* Exercise:
How many lines in the records below contain the word "grey"? Give only the number.

Scene images with change listings:
■ ■ ■ ■ ■
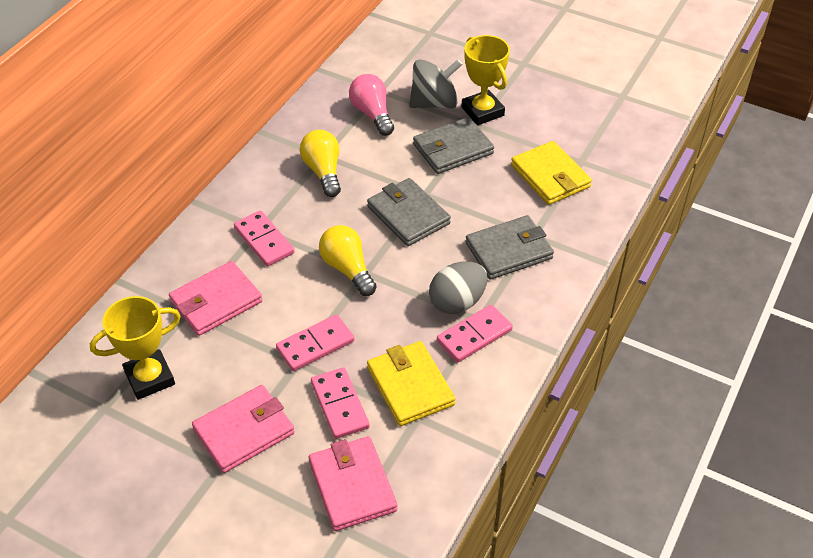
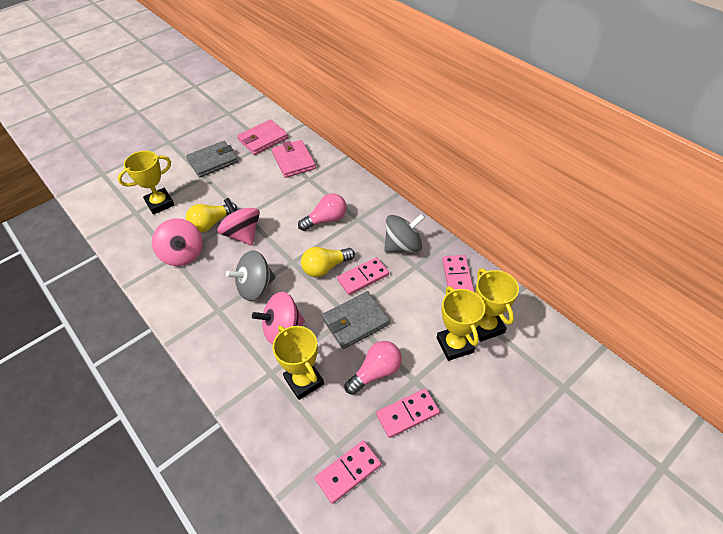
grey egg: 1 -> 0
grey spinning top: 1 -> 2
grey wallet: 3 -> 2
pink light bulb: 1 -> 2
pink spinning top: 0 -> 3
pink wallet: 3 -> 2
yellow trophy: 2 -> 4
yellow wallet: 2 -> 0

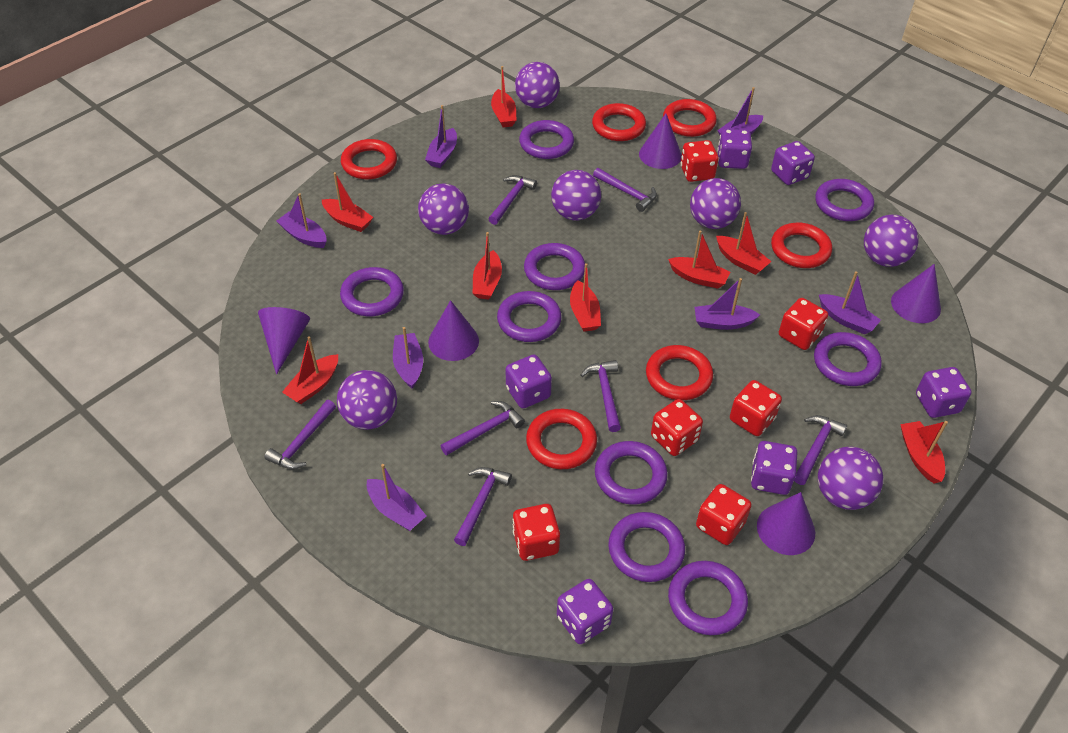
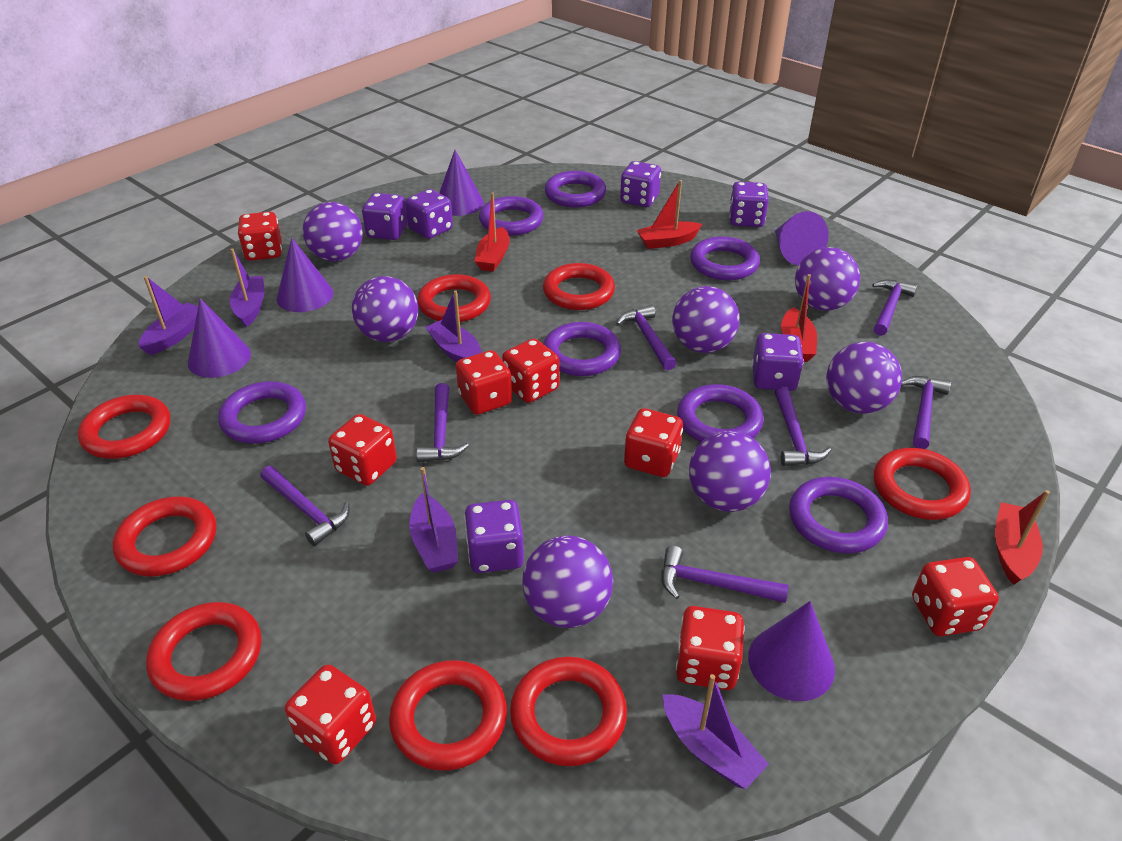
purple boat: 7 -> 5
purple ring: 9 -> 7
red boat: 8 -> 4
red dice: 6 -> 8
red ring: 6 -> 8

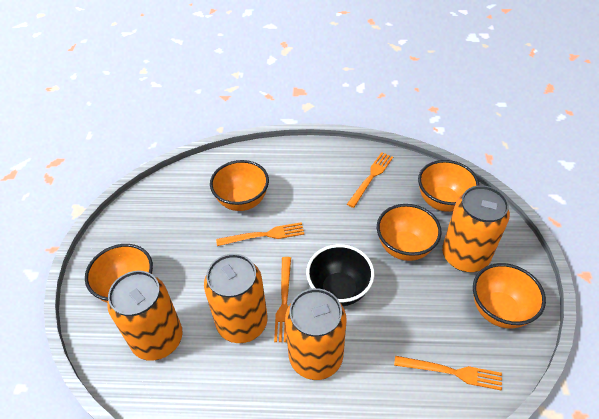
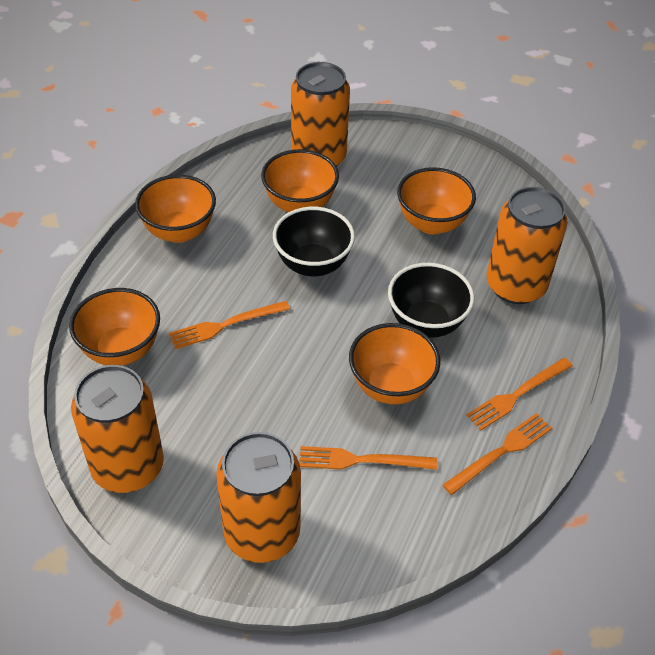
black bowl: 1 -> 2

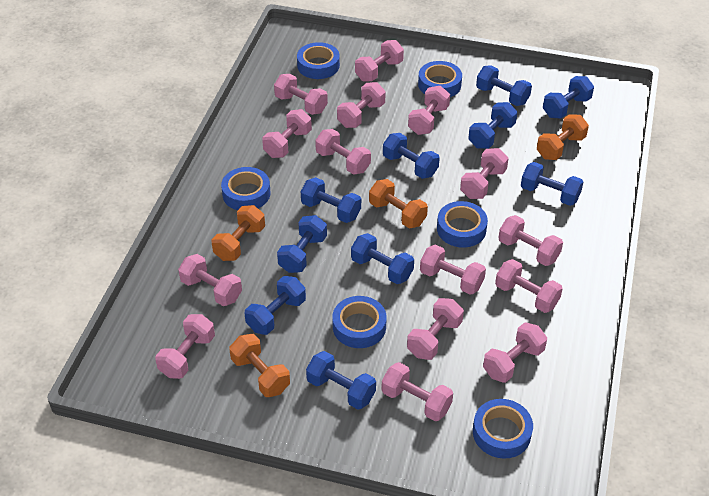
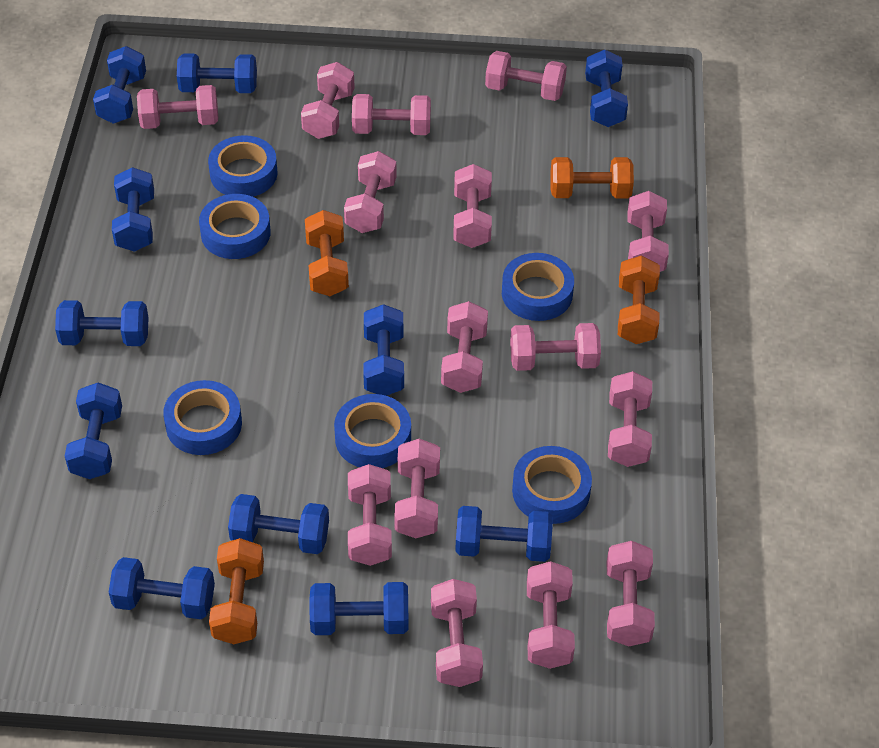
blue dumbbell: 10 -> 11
■ ■ ■ ■ ■
* Answer for the task:
3